Directions ::
Below are the entries. Transcribe exactly the lines from the one with "C102: none -> 4.7nF (GND, n2)" through the one with "R101: 1k (5V, U101/FB) -> 120 (5V, U101/FB)", ends included, and leave out all others.

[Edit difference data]

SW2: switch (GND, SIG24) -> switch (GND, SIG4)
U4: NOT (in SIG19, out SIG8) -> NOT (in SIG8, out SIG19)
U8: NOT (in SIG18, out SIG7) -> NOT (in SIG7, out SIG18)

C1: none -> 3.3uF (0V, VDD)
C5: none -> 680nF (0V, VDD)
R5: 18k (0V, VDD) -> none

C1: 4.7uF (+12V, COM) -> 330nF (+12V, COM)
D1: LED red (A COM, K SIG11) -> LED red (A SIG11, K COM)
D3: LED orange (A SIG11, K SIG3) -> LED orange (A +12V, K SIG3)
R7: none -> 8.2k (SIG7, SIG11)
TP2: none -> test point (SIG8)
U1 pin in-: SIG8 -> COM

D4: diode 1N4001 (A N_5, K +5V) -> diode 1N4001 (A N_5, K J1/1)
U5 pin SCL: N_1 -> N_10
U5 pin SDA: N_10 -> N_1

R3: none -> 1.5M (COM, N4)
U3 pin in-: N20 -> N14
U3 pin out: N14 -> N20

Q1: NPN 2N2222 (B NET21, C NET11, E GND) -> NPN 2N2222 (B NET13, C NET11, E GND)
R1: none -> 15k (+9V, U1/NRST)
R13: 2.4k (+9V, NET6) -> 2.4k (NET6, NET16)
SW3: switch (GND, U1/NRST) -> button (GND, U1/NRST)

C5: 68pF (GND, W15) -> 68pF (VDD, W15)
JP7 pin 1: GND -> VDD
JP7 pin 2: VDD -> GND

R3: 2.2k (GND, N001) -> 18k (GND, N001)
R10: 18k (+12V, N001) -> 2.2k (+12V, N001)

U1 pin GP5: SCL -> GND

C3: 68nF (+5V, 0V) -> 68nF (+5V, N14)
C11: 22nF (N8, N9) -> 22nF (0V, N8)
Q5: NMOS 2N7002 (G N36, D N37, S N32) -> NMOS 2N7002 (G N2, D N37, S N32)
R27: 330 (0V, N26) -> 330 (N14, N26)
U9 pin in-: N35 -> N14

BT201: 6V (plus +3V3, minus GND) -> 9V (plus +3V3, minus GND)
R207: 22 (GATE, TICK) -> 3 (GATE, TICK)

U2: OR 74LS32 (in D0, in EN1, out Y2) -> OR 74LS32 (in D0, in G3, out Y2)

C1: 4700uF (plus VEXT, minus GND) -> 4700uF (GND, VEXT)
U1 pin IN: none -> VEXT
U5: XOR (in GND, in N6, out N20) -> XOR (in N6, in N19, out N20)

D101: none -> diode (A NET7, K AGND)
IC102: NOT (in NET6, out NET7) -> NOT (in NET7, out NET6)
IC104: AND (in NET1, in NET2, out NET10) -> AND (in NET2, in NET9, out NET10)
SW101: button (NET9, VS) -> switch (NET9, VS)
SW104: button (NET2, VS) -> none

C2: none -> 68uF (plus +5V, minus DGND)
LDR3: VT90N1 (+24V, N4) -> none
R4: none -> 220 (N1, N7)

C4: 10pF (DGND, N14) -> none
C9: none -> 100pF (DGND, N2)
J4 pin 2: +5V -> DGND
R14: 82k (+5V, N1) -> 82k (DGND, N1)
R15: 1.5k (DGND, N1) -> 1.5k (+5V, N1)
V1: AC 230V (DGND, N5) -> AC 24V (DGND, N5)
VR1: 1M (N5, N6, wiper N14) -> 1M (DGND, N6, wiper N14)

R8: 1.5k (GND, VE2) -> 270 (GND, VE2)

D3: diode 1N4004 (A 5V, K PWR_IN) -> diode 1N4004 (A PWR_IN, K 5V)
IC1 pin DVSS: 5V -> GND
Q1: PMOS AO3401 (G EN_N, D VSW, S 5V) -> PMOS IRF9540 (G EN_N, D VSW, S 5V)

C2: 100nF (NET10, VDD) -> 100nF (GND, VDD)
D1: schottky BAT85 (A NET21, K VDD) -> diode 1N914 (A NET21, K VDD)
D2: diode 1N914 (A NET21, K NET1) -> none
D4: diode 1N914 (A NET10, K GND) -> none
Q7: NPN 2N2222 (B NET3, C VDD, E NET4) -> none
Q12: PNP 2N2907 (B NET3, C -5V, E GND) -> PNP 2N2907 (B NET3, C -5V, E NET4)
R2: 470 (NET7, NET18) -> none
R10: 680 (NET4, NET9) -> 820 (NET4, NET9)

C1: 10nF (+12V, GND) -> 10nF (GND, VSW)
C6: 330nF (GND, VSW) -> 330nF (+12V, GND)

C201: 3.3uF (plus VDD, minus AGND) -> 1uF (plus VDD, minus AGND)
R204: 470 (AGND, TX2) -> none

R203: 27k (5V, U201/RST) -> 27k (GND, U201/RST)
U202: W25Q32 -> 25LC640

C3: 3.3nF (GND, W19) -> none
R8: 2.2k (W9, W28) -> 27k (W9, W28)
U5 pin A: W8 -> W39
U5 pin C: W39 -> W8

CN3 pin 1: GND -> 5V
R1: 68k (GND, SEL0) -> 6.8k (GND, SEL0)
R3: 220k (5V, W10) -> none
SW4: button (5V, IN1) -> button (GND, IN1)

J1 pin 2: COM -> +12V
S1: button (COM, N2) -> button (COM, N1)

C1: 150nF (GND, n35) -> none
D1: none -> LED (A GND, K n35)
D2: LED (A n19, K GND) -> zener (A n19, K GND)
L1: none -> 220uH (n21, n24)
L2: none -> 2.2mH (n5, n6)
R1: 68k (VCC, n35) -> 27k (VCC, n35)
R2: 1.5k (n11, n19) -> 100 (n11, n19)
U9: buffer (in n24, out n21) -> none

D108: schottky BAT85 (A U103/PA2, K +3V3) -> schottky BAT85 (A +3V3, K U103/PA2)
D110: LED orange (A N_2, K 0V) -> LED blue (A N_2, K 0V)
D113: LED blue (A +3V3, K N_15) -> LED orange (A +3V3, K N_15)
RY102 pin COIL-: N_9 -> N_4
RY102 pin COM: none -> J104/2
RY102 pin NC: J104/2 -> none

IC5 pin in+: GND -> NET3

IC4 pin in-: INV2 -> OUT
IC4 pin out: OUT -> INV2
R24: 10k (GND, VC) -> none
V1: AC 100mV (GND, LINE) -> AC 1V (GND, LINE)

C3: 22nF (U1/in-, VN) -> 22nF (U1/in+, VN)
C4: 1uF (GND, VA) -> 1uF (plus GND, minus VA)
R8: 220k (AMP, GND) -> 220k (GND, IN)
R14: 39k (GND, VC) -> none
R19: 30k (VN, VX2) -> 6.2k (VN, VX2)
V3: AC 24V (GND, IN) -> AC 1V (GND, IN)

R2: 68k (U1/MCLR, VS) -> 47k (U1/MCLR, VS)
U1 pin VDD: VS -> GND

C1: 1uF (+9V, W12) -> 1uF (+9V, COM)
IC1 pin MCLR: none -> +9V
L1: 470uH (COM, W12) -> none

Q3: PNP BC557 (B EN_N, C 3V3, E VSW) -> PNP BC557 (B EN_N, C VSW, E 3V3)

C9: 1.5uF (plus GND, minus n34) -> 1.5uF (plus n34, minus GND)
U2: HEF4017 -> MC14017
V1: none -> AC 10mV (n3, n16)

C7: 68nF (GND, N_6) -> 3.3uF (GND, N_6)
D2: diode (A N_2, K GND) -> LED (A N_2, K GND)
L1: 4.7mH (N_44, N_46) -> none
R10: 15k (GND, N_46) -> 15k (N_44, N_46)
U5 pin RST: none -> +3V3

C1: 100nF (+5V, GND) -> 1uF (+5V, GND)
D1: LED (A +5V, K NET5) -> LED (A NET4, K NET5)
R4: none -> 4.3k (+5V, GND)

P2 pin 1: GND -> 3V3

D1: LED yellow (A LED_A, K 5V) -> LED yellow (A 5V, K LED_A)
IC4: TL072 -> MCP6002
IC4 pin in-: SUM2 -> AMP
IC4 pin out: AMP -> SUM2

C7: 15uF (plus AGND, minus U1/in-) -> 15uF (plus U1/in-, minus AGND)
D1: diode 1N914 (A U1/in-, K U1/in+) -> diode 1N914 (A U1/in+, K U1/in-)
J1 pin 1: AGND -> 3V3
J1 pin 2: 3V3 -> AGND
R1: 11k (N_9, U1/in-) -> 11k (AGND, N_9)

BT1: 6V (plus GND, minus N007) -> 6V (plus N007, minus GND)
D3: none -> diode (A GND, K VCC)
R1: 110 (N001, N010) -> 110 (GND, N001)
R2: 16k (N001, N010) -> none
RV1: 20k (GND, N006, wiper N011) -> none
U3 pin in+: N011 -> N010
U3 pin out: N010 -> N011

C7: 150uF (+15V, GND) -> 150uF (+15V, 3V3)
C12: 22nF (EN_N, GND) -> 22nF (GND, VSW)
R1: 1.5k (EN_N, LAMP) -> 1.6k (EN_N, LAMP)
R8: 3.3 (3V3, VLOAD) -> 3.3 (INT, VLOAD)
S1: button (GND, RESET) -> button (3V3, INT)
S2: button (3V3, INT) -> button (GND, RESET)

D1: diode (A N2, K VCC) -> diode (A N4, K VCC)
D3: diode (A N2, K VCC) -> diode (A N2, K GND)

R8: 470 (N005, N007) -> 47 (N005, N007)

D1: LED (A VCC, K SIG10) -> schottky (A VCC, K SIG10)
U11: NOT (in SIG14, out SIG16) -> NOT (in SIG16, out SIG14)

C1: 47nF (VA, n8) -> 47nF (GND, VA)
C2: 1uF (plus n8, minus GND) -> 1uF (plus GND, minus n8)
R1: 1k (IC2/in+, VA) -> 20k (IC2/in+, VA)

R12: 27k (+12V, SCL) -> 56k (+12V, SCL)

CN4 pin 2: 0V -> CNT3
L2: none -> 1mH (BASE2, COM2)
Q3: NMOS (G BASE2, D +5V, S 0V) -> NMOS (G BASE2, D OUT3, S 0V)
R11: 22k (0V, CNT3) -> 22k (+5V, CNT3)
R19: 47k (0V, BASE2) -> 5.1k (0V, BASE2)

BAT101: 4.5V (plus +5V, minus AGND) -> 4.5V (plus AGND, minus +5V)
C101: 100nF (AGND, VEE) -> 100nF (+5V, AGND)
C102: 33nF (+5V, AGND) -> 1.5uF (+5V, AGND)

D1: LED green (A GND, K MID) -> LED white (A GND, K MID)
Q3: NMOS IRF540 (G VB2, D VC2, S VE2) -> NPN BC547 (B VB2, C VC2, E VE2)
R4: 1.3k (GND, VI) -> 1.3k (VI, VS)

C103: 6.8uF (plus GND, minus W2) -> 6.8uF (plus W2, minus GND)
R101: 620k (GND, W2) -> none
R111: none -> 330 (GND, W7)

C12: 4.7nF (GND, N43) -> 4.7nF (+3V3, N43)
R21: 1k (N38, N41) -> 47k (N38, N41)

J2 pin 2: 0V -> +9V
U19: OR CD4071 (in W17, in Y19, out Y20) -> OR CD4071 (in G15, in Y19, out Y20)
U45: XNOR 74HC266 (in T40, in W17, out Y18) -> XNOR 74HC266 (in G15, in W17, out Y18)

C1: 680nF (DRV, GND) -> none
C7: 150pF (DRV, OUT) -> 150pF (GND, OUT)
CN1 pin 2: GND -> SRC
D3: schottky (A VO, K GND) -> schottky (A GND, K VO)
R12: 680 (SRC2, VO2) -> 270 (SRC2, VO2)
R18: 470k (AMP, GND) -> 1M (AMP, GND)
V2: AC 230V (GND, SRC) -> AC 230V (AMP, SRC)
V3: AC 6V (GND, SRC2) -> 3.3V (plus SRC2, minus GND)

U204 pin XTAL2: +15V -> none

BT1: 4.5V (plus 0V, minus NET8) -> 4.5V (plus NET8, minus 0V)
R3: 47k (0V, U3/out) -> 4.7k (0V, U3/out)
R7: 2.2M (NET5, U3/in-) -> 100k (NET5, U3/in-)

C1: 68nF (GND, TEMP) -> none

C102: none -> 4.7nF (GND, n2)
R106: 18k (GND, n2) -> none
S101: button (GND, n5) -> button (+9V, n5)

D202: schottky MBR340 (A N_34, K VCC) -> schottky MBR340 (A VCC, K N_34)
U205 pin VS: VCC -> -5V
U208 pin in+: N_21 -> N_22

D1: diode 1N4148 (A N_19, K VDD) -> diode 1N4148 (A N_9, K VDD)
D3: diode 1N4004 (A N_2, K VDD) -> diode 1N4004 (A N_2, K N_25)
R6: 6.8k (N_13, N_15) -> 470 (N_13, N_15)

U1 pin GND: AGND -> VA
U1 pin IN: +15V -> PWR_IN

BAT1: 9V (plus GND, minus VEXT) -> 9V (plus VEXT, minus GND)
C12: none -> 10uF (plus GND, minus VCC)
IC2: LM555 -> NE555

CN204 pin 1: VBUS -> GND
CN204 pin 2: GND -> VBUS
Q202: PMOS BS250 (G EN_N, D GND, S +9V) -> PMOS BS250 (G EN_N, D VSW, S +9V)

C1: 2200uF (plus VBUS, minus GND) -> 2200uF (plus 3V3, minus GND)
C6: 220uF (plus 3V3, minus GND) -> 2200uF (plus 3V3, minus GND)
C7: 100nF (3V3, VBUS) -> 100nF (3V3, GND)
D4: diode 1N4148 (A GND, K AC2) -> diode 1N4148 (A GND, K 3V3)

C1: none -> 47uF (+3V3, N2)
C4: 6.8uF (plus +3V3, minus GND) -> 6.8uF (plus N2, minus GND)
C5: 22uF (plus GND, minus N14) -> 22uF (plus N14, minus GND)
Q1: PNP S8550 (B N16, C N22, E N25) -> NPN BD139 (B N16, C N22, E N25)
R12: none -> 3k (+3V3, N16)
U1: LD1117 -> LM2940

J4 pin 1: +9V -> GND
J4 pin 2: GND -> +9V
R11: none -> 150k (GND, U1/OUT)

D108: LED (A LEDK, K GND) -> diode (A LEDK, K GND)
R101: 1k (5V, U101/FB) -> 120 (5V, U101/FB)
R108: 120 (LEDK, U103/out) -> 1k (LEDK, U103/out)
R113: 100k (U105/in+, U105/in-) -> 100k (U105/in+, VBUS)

Answer to this exercise ::
C102: none -> 4.7nF (GND, n2)
R106: 18k (GND, n2) -> none
S101: button (GND, n5) -> button (+9V, n5)

D202: schottky MBR340 (A N_34, K VCC) -> schottky MBR340 (A VCC, K N_34)
U205 pin VS: VCC -> -5V
U208 pin in+: N_21 -> N_22

D1: diode 1N4148 (A N_19, K VDD) -> diode 1N4148 (A N_9, K VDD)
D3: diode 1N4004 (A N_2, K VDD) -> diode 1N4004 (A N_2, K N_25)
R6: 6.8k (N_13, N_15) -> 470 (N_13, N_15)

U1 pin GND: AGND -> VA
U1 pin IN: +15V -> PWR_IN

BAT1: 9V (plus GND, minus VEXT) -> 9V (plus VEXT, minus GND)
C12: none -> 10uF (plus GND, minus VCC)
IC2: LM555 -> NE555

CN204 pin 1: VBUS -> GND
CN204 pin 2: GND -> VBUS
Q202: PMOS BS250 (G EN_N, D GND, S +9V) -> PMOS BS250 (G EN_N, D VSW, S +9V)

C1: 2200uF (plus VBUS, minus GND) -> 2200uF (plus 3V3, minus GND)
C6: 220uF (plus 3V3, minus GND) -> 2200uF (plus 3V3, minus GND)
C7: 100nF (3V3, VBUS) -> 100nF (3V3, GND)
D4: diode 1N4148 (A GND, K AC2) -> diode 1N4148 (A GND, K 3V3)

C1: none -> 47uF (+3V3, N2)
C4: 6.8uF (plus +3V3, minus GND) -> 6.8uF (plus N2, minus GND)
C5: 22uF (plus GND, minus N14) -> 22uF (plus N14, minus GND)
Q1: PNP S8550 (B N16, C N22, E N25) -> NPN BD139 (B N16, C N22, E N25)
R12: none -> 3k (+3V3, N16)
U1: LD1117 -> LM2940

J4 pin 1: +9V -> GND
J4 pin 2: GND -> +9V
R11: none -> 150k (GND, U1/OUT)

D108: LED (A LEDK, K GND) -> diode (A LEDK, K GND)
R101: 1k (5V, U101/FB) -> 120 (5V, U101/FB)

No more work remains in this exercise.